Retype exactly the lines that start at the line with "Where is **stroma**? Return masks as SVG." and end at the final line, both included, and leave out every picture.

•••••

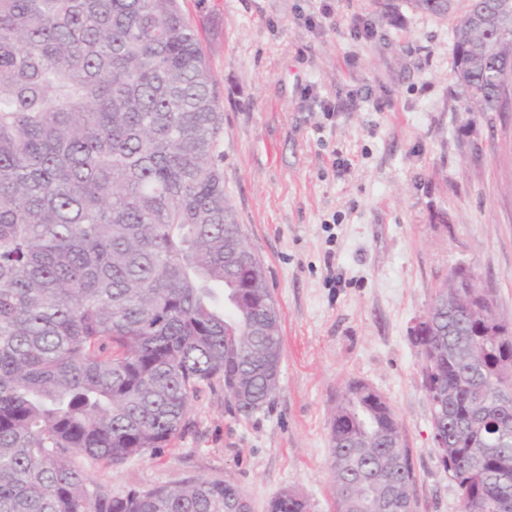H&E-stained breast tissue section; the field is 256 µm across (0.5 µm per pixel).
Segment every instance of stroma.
Returning <instances> with one entry per match:
<instances>
[{"label": "stroma", "instance_id": "stroma-1", "mask_svg": "<svg viewBox=\"0 0 512 512\" xmlns=\"http://www.w3.org/2000/svg\"><path fill=\"white\" fill-rule=\"evenodd\" d=\"M179 4L223 94L224 188L282 315L280 389L245 419L214 382L167 448L87 474L116 493L220 479L253 512L291 489L331 512V419L359 381L412 450L414 512H460L411 329L458 265L512 323V112L466 110L455 16L409 0Z\"/></svg>", "mask_w": 512, "mask_h": 512}]
</instances>
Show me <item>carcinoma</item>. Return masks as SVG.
Here are the masks:
<instances>
[{
  "label": "carcinoma",
  "mask_w": 512,
  "mask_h": 512,
  "mask_svg": "<svg viewBox=\"0 0 512 512\" xmlns=\"http://www.w3.org/2000/svg\"><path fill=\"white\" fill-rule=\"evenodd\" d=\"M451 0H412L445 15ZM454 28L469 112L505 111L512 0H467ZM221 95L178 0H0V512H226L198 478L123 494L75 459L119 467L185 428L224 379L248 418L279 389L281 315L224 192ZM460 300L464 340L417 336L425 390L448 394L441 462L461 512H512V335ZM387 399L348 385L331 420L334 512L413 498ZM266 512H310L284 490Z\"/></svg>",
  "instance_id": "obj_1"
}]
</instances>
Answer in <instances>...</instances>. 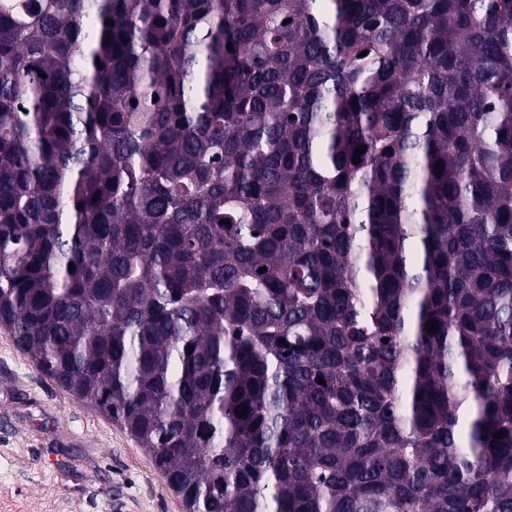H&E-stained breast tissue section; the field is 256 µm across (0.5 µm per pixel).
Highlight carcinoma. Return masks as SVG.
Segmentation results:
<instances>
[{
    "mask_svg": "<svg viewBox=\"0 0 512 512\" xmlns=\"http://www.w3.org/2000/svg\"><path fill=\"white\" fill-rule=\"evenodd\" d=\"M0 334L185 512H512V0H0Z\"/></svg>",
    "mask_w": 512,
    "mask_h": 512,
    "instance_id": "1",
    "label": "carcinoma"
}]
</instances>
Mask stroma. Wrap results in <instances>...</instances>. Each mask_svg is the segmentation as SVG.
<instances>
[{
  "label": "stroma",
  "instance_id": "stroma-1",
  "mask_svg": "<svg viewBox=\"0 0 512 512\" xmlns=\"http://www.w3.org/2000/svg\"><path fill=\"white\" fill-rule=\"evenodd\" d=\"M0 512H185L147 452L0 335Z\"/></svg>",
  "mask_w": 512,
  "mask_h": 512
}]
</instances>
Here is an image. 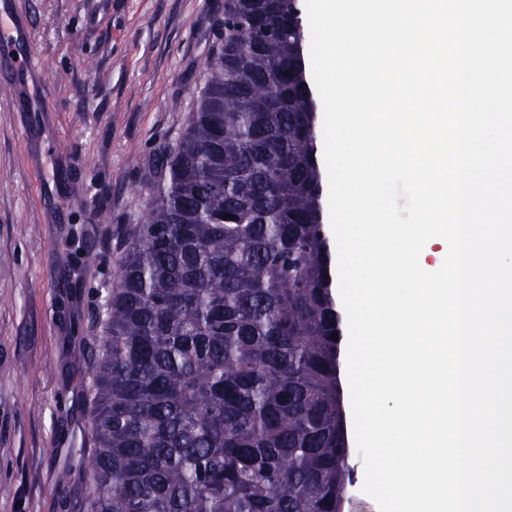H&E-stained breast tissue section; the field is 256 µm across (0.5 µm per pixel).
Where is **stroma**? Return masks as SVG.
I'll use <instances>...</instances> for the list:
<instances>
[{
	"label": "stroma",
	"instance_id": "35a3bbf8",
	"mask_svg": "<svg viewBox=\"0 0 512 512\" xmlns=\"http://www.w3.org/2000/svg\"><path fill=\"white\" fill-rule=\"evenodd\" d=\"M14 8L39 70L0 86V512H67L95 446L93 316L153 158L195 109L224 0H0V18ZM16 93L33 95L41 124Z\"/></svg>",
	"mask_w": 512,
	"mask_h": 512
}]
</instances>
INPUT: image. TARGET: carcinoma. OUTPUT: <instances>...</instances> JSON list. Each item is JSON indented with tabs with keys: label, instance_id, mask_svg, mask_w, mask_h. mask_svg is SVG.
<instances>
[{
	"label": "carcinoma",
	"instance_id": "1",
	"mask_svg": "<svg viewBox=\"0 0 512 512\" xmlns=\"http://www.w3.org/2000/svg\"><path fill=\"white\" fill-rule=\"evenodd\" d=\"M301 0H224L89 348L72 512H343L341 316ZM232 219H224L225 215Z\"/></svg>",
	"mask_w": 512,
	"mask_h": 512
}]
</instances>
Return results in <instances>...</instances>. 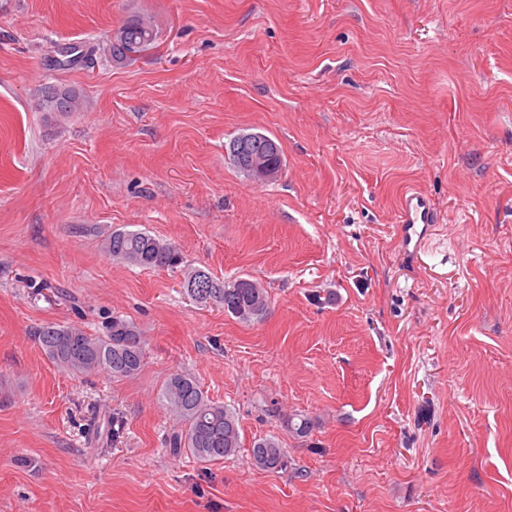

•••••

Reply ::
Where is **stroma**? Return masks as SVG.
I'll use <instances>...</instances> for the list:
<instances>
[{
	"label": "stroma",
	"instance_id": "35a3bbf8",
	"mask_svg": "<svg viewBox=\"0 0 512 512\" xmlns=\"http://www.w3.org/2000/svg\"><path fill=\"white\" fill-rule=\"evenodd\" d=\"M14 8L39 70L0 86V512H67L95 446L93 316L153 158L195 109L224 0H0V18ZM16 93L33 95L41 124Z\"/></svg>",
	"mask_w": 512,
	"mask_h": 512
}]
</instances>
INPUT: image. TARGET: carcinoma. OUTPUT: <instances>...</instances> JSON list. Each item is JSON indented with tabs with keys: label, instance_id, mask_svg, mask_w, mask_h. mask_svg is SVG.
<instances>
[{
	"label": "carcinoma",
	"instance_id": "1",
	"mask_svg": "<svg viewBox=\"0 0 512 512\" xmlns=\"http://www.w3.org/2000/svg\"><path fill=\"white\" fill-rule=\"evenodd\" d=\"M301 0H224L89 348L72 512H343L341 316ZM232 219H224L225 215Z\"/></svg>",
	"mask_w": 512,
	"mask_h": 512
}]
</instances>
Return results in <instances>...</instances>. 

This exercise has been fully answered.